▶ Work order:
In this exercise, copy exactly the lines from the one that contains "U1 pin out: BUF -> FB" through the end of the entries below; pictures are not copied.

####

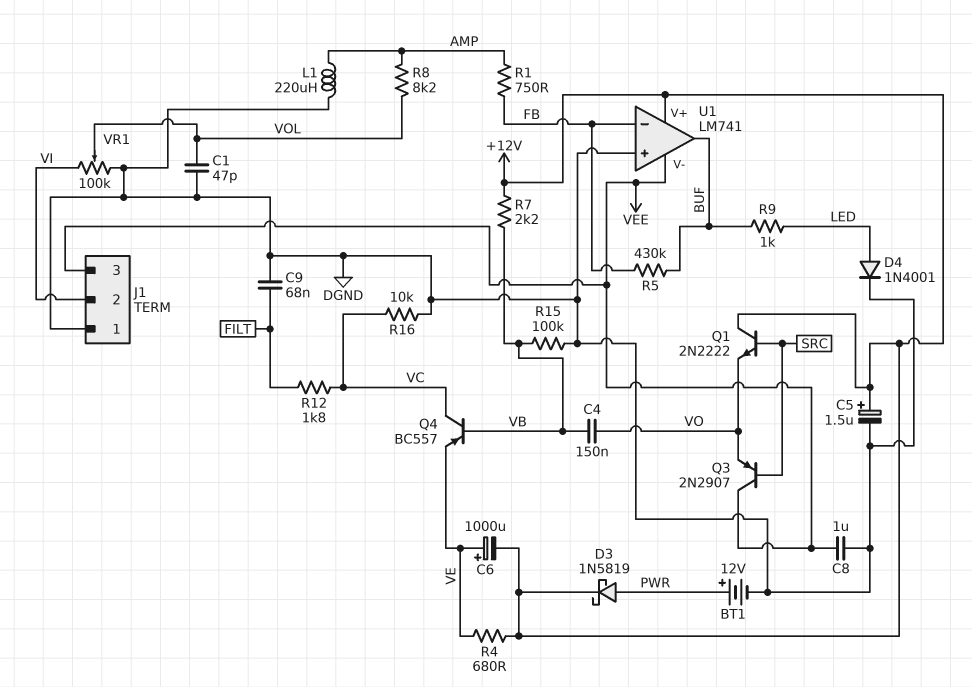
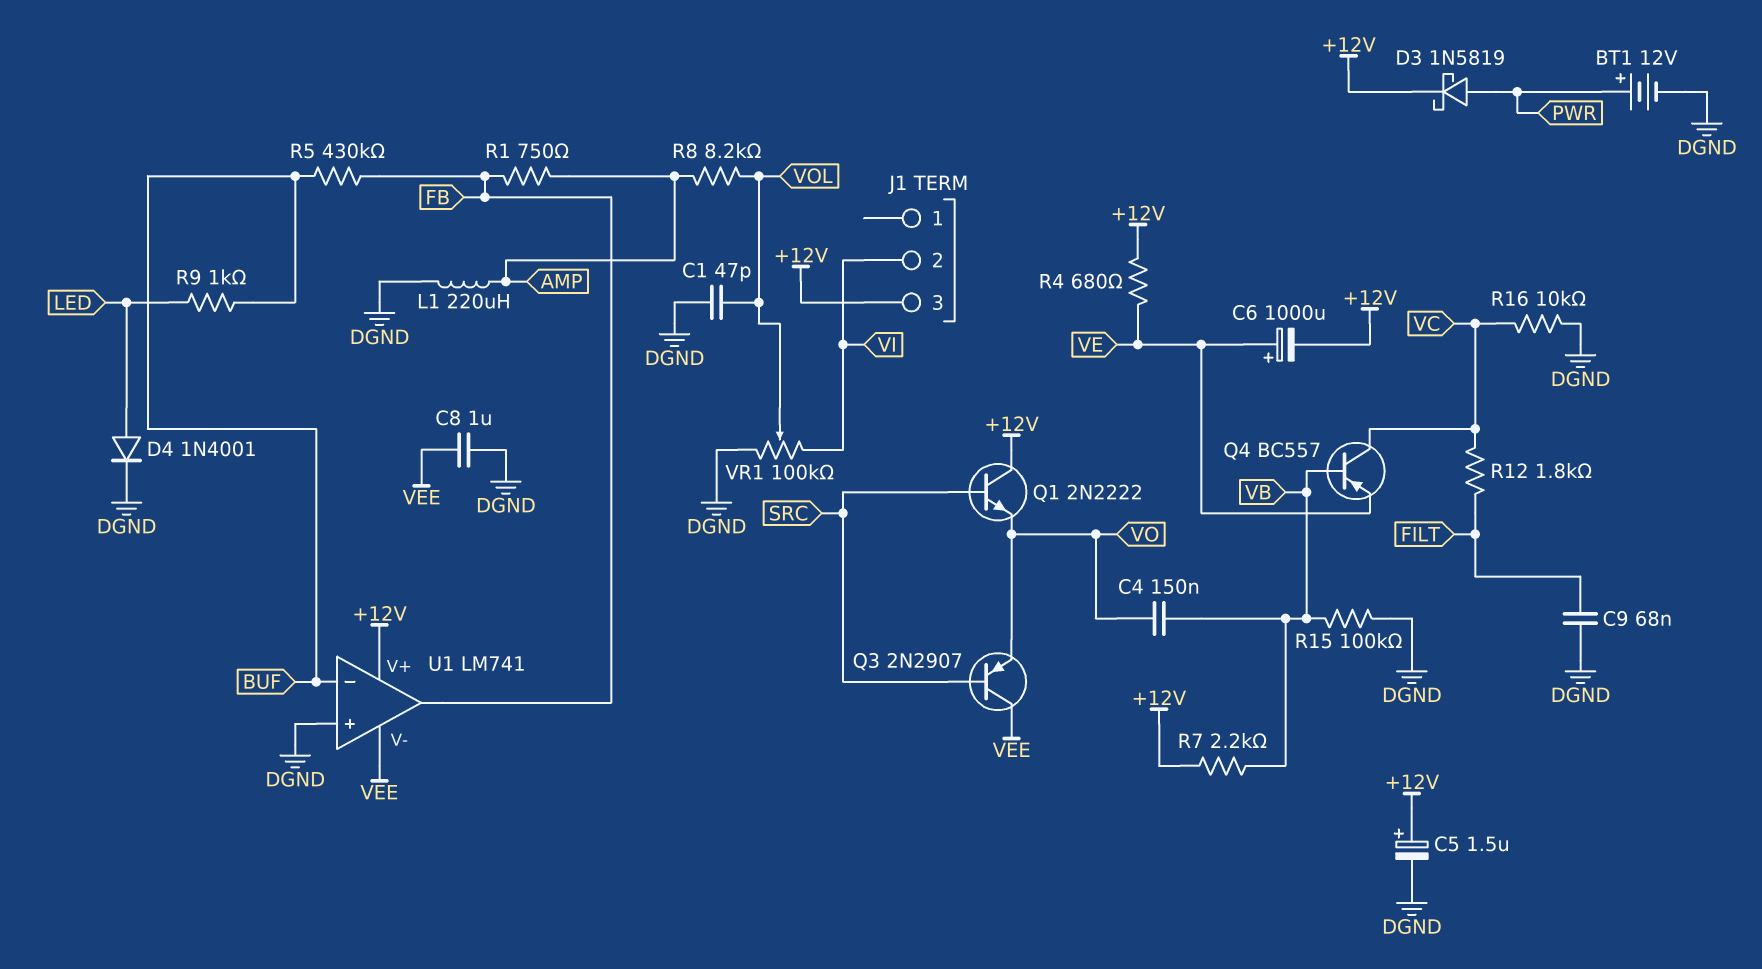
J1 pin 1: DGND -> none
J1 pin 3: VEE -> +12V
U1 pin in-: FB -> BUF
U1 pin out: BUF -> FB

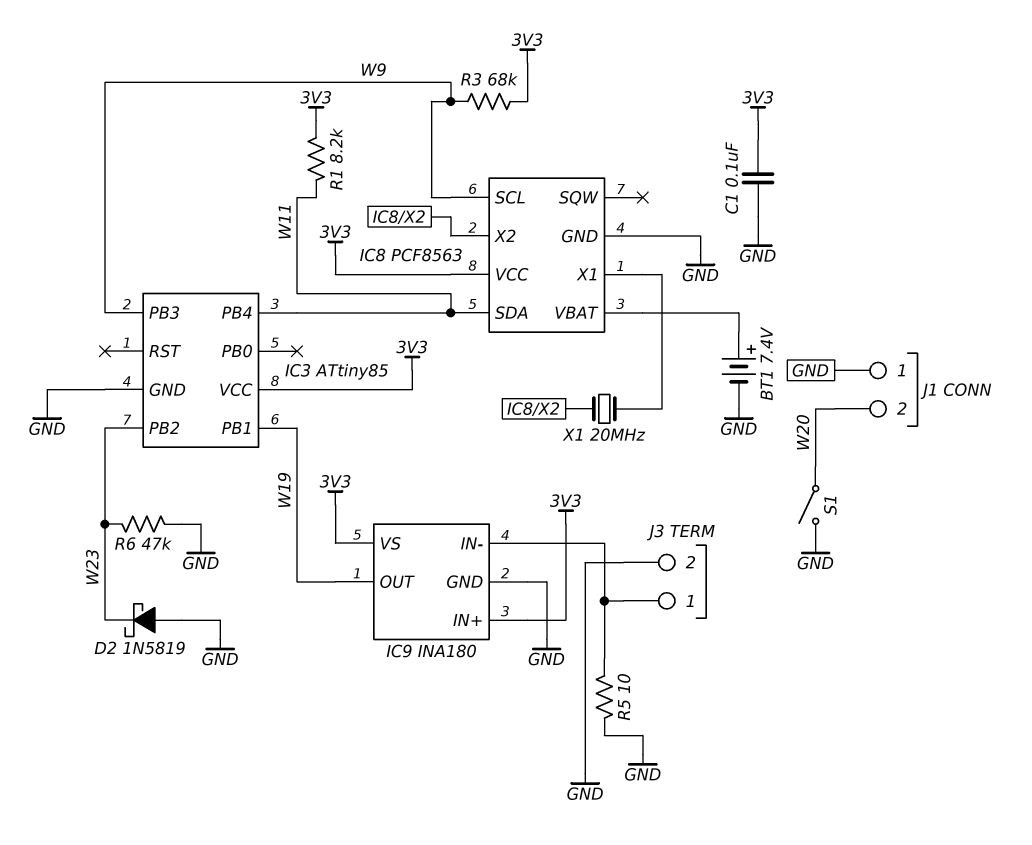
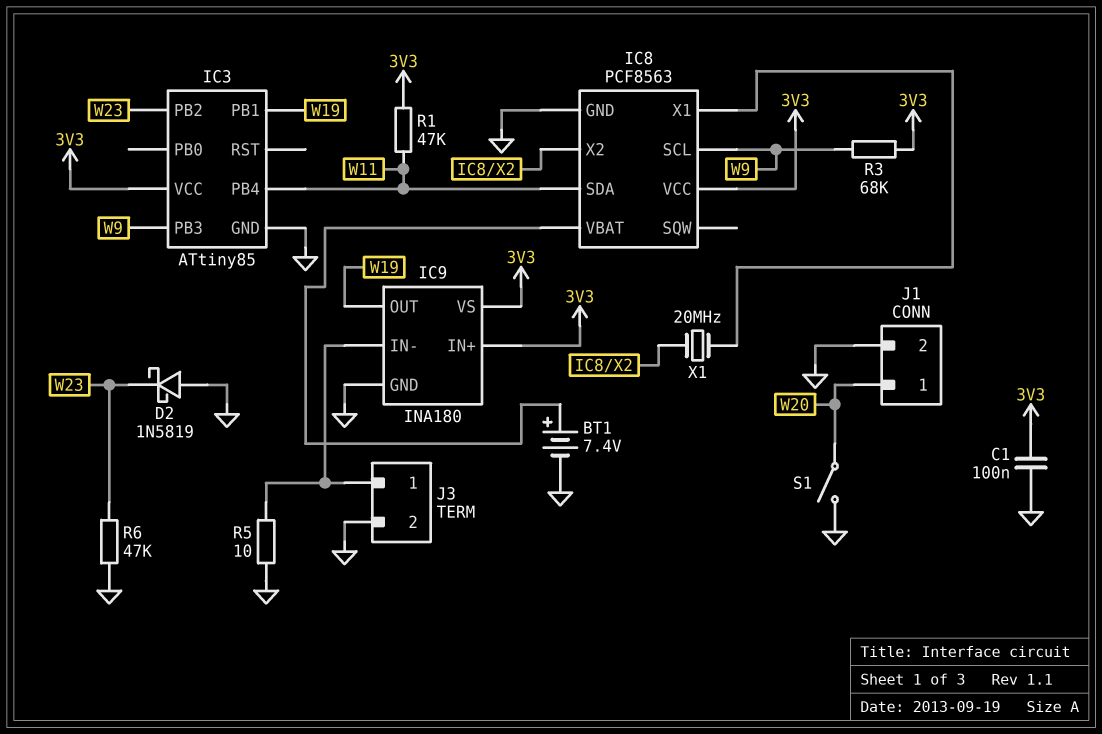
J1 pin 1: GND -> W20
J1 pin 2: W20 -> GND
R1: 8.2k (3V3, W11) -> 47k (3V3, W11)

####

▶ Task response:
U1 pin out: BUF -> FB

J1 pin 1: GND -> W20
J1 pin 2: W20 -> GND
R1: 8.2k (3V3, W11) -> 47k (3V3, W11)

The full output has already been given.